● **Exercise description**
Transcribe exactly, and only, the lines running from the one that contains "U3 pin OUT: N5 -> N8" through the last line of the material. No pictures.

● **Given records**
──────────────────────────────

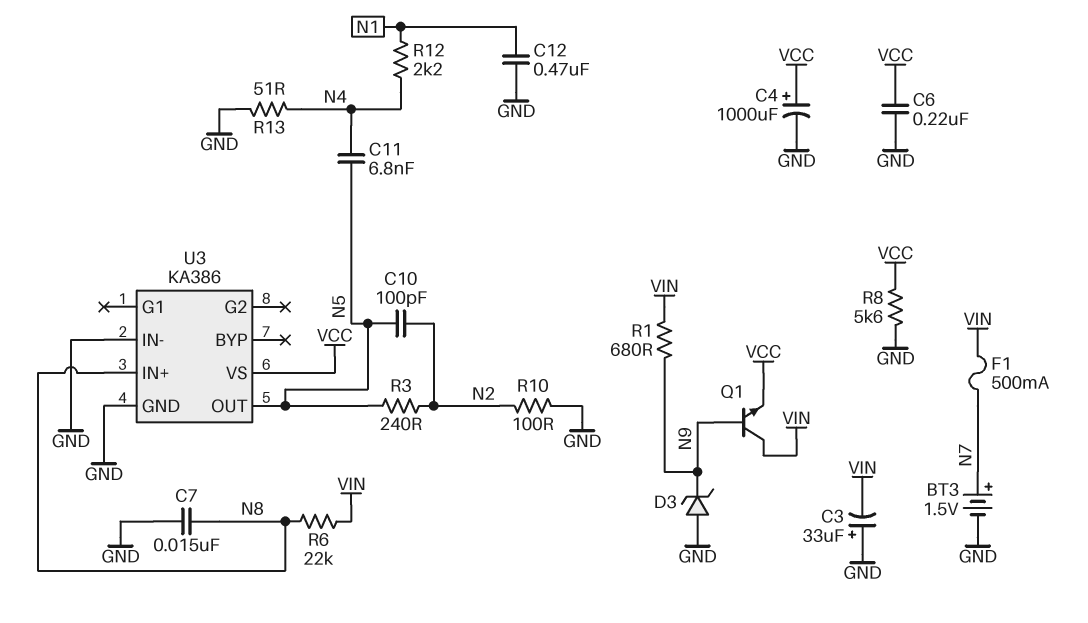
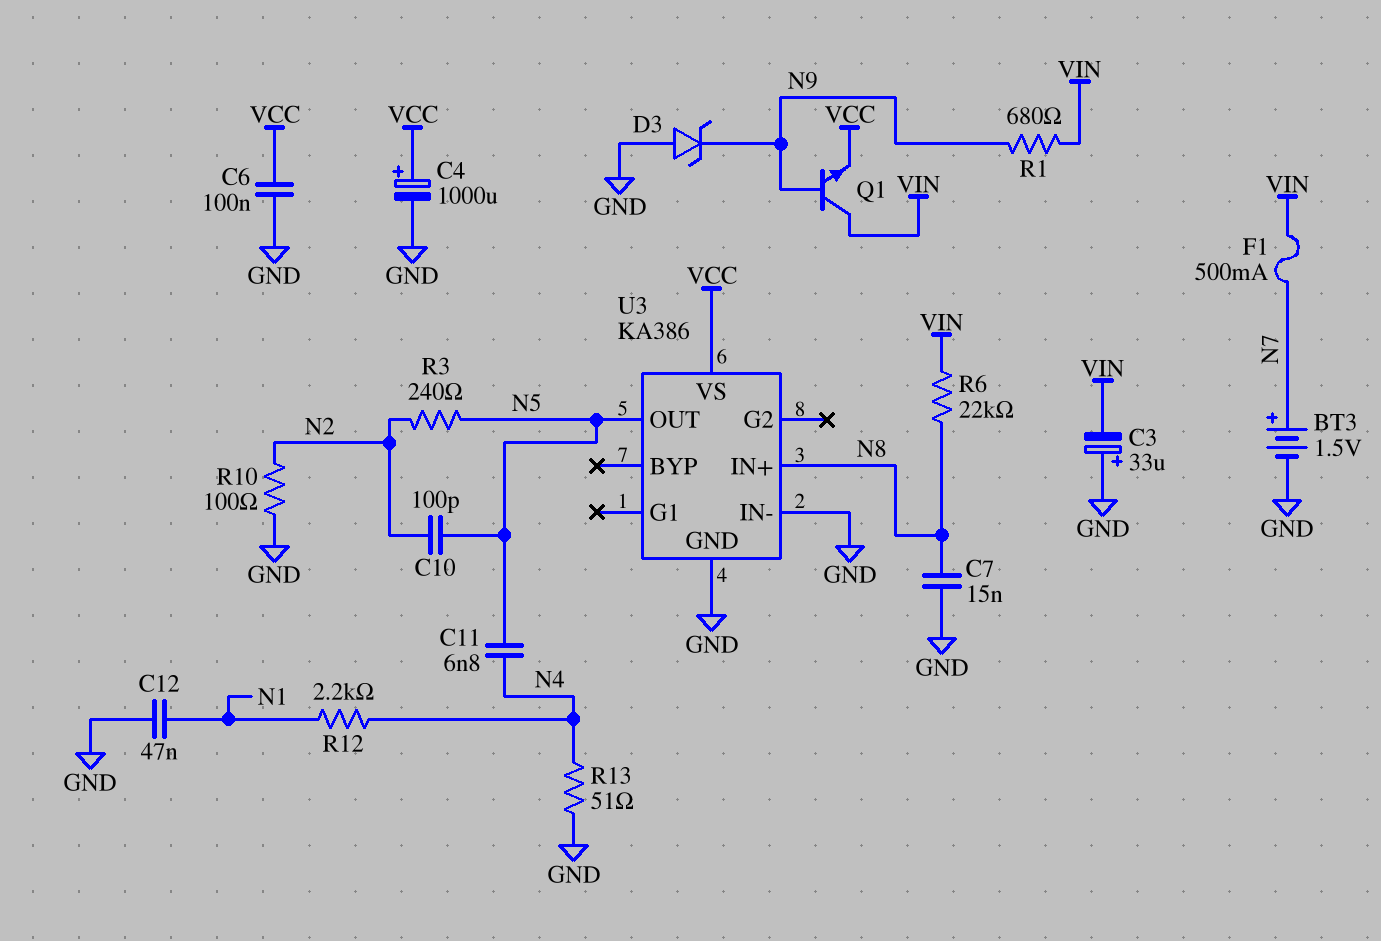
C6: 220nF (GND, VCC) -> 100nF (GND, VCC)
C12: 470nF (GND, N1) -> 47nF (GND, N1)
R8: 5.6k (GND, VCC) -> none

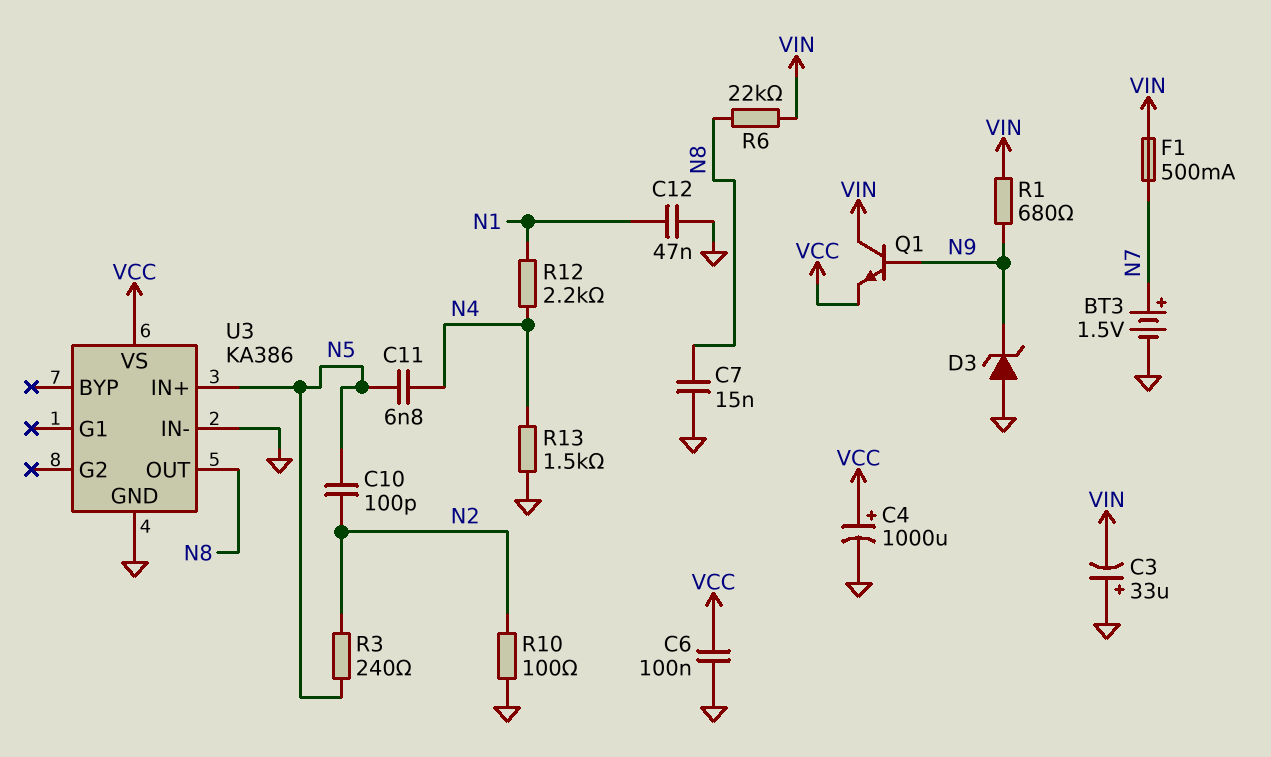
R13: 51 (GND, N4) -> 1.5k (GND, N4)
U3 pin IN+: N8 -> N5
U3 pin OUT: N5 -> N8

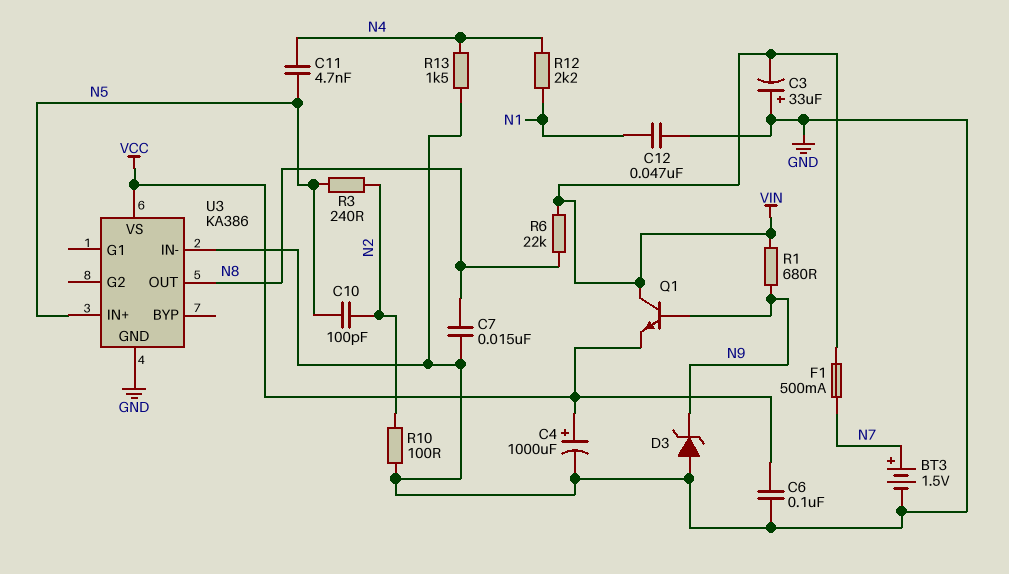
C11: 6.8nF (N4, N5) -> 4.7nF (N4, N5)

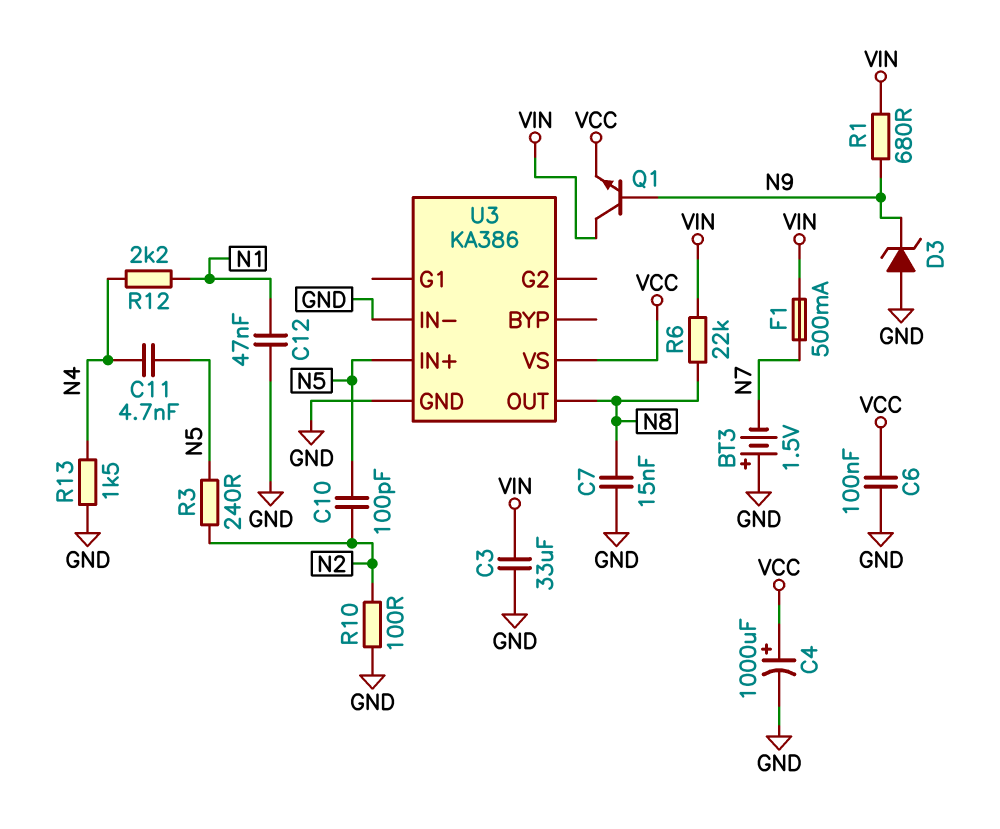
BT3: 1.5V (plus N7, minus GND) -> 1.5V (plus GND, minus N7)
C3: 33uF (plus GND, minus VIN) -> 33uF (GND, VIN)

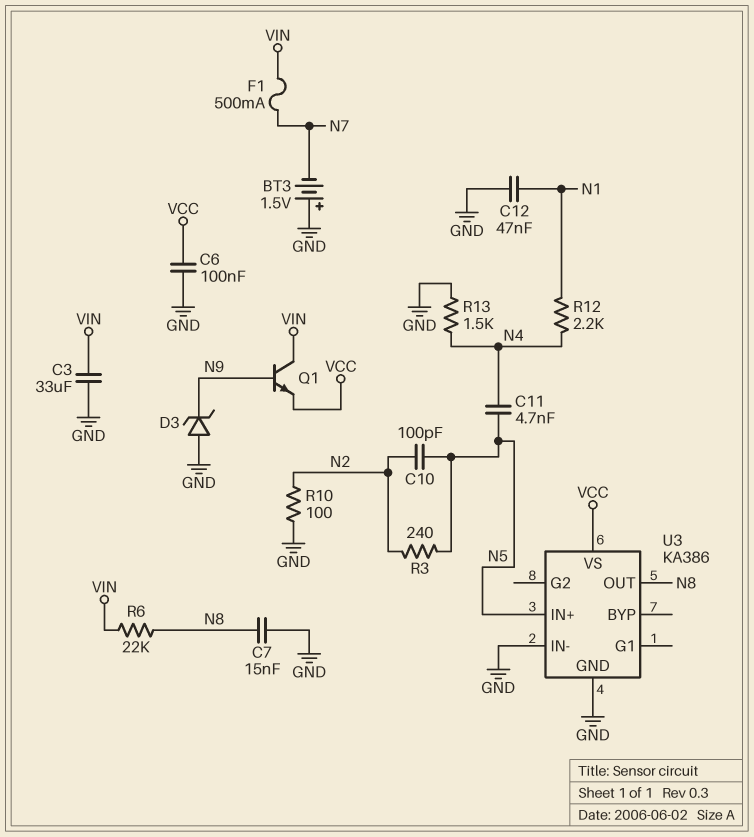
C4: 1000uF (plus VCC, minus GND) -> none
R1: 680 (N9, VIN) -> none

──────────────────────────────

● **Solved exercise**
U3 pin OUT: N5 -> N8

C11: 6.8nF (N4, N5) -> 4.7nF (N4, N5)

BT3: 1.5V (plus N7, minus GND) -> 1.5V (plus GND, minus N7)
C3: 33uF (plus GND, minus VIN) -> 33uF (GND, VIN)

C4: 1000uF (plus VCC, minus GND) -> none
R1: 680 (N9, VIN) -> none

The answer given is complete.